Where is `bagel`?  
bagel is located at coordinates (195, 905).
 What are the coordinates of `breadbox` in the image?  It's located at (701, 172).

...

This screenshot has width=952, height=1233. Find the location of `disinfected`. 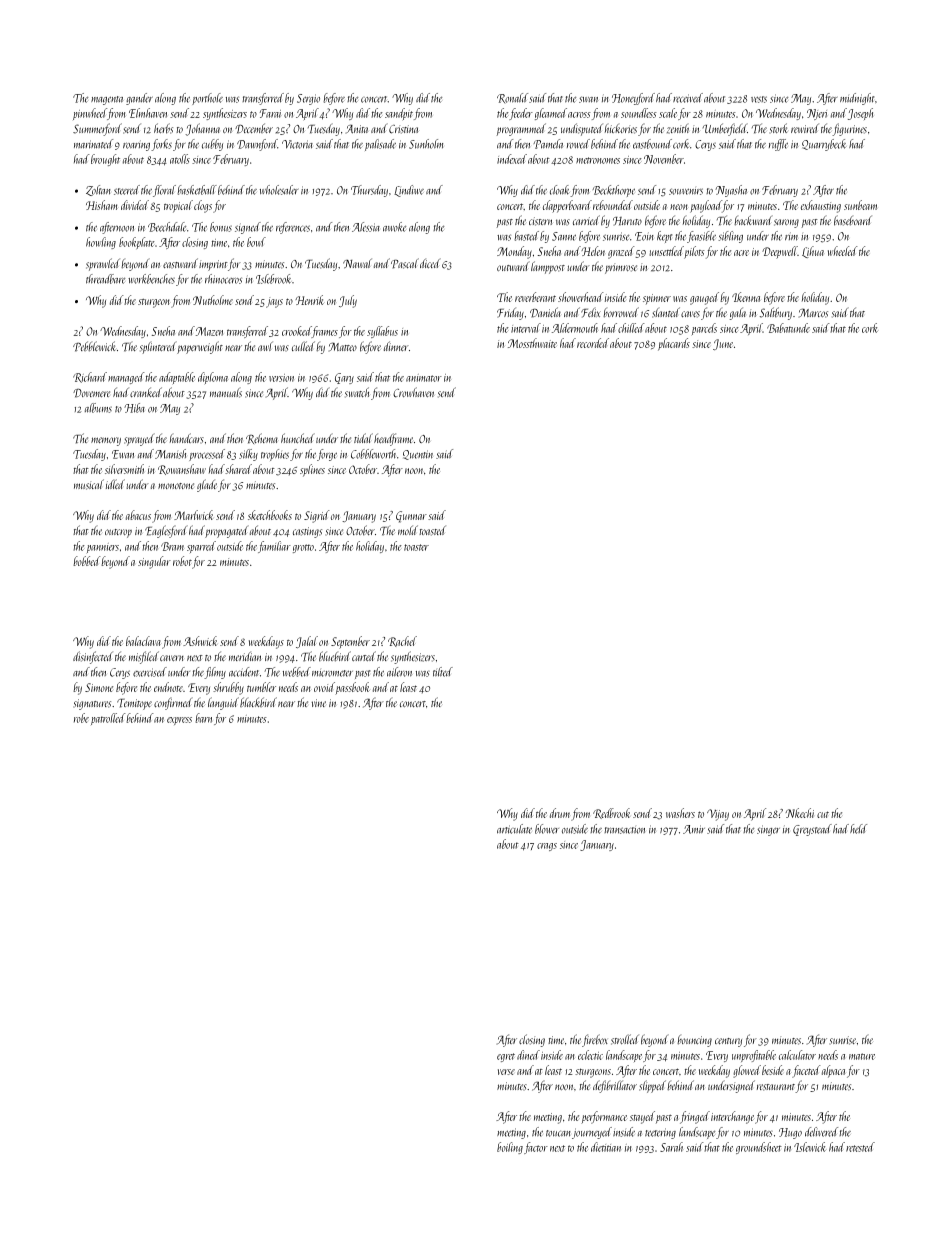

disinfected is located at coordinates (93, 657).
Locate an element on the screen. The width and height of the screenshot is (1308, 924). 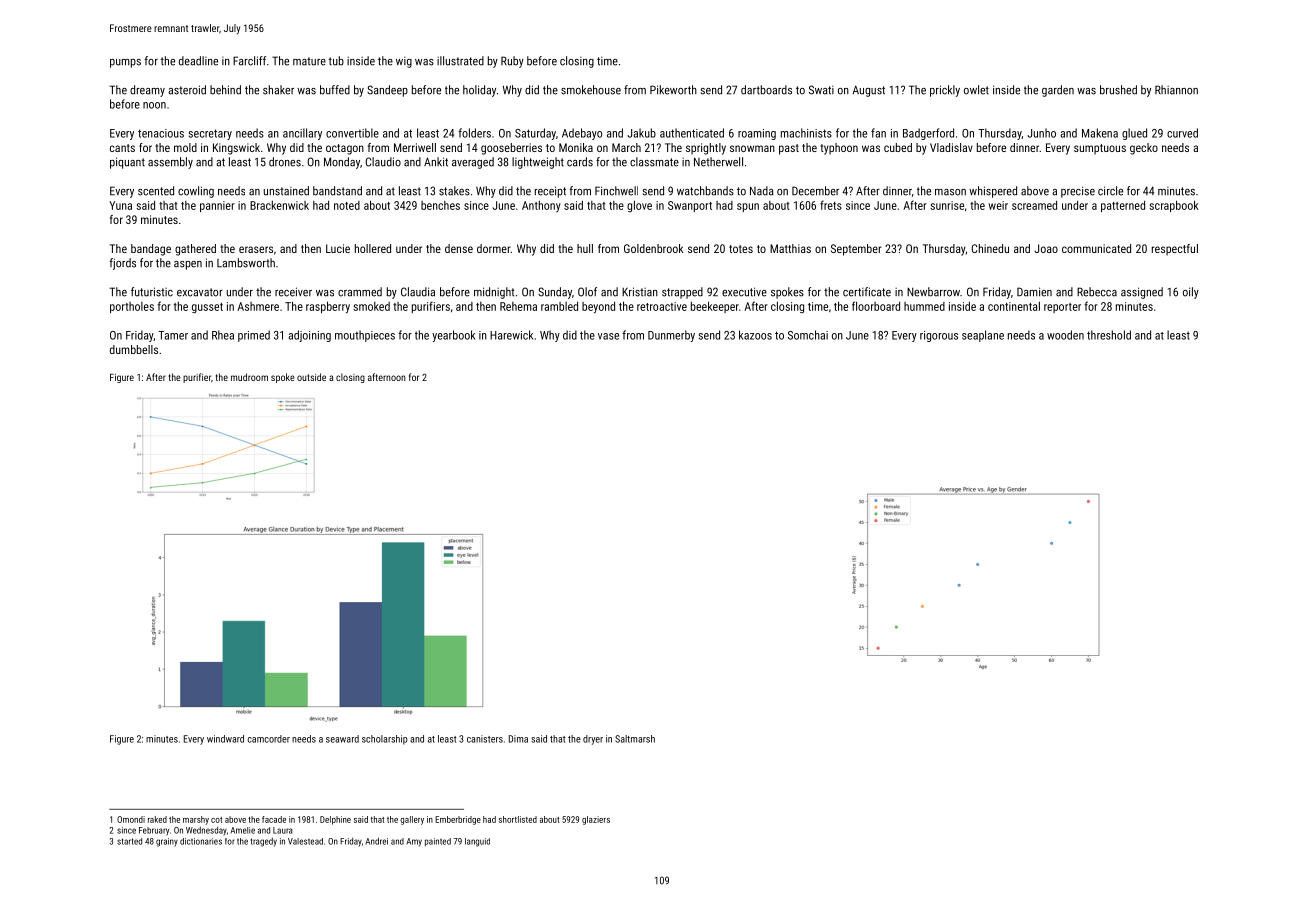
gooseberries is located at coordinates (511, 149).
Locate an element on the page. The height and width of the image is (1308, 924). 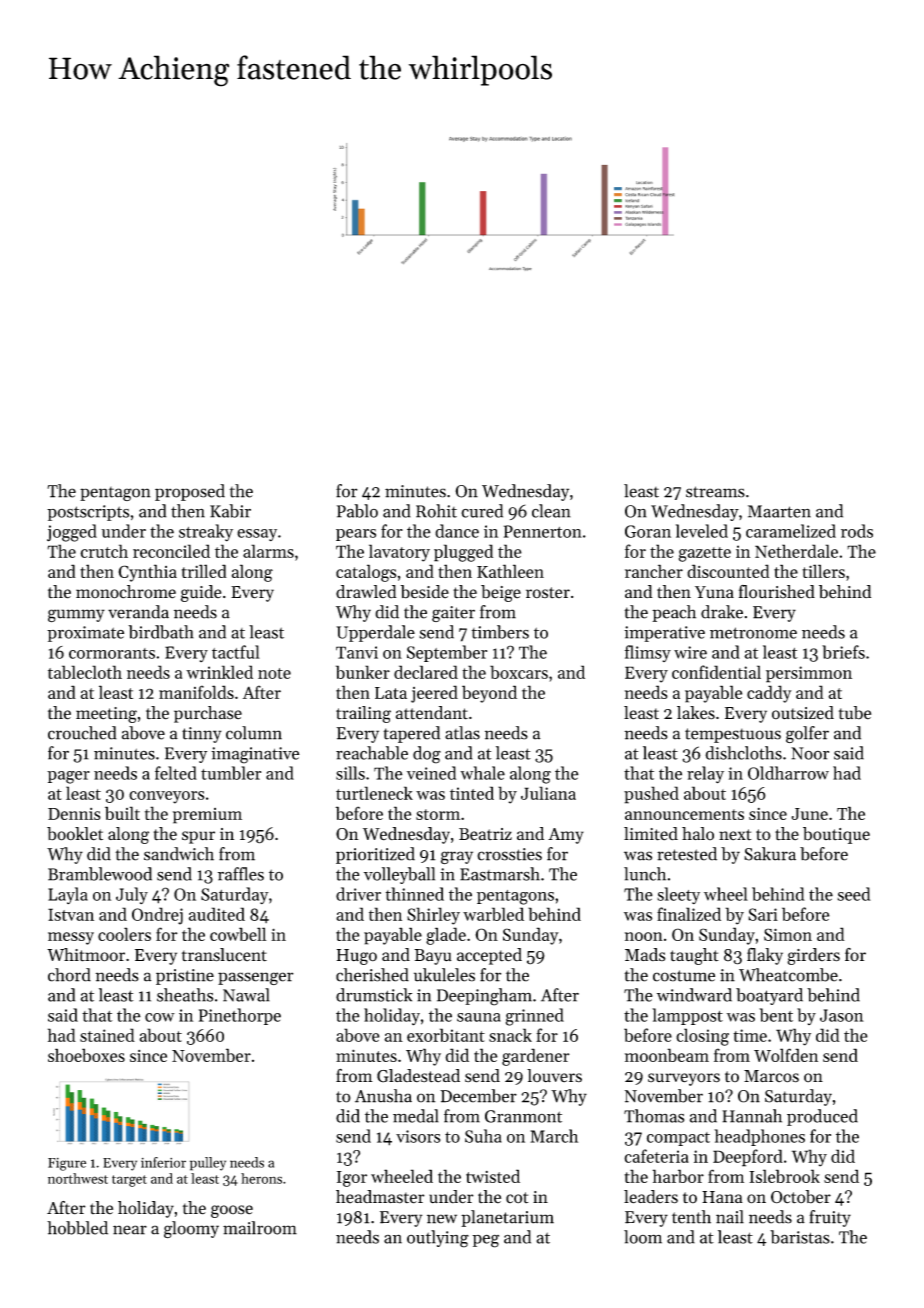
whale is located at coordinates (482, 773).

**What you need to do**
Keep only the lines of the data above that contain the word "coordinates", and drop all the rest.

**Exercise solution**
bagel is located at coordinates (195, 905).
 What are the coordinates of `breadbox` in the image?  It's located at (701, 172).
disinfected is located at coordinates (93, 657).
gooseberries is located at coordinates (511, 149).
whale is located at coordinates (482, 773).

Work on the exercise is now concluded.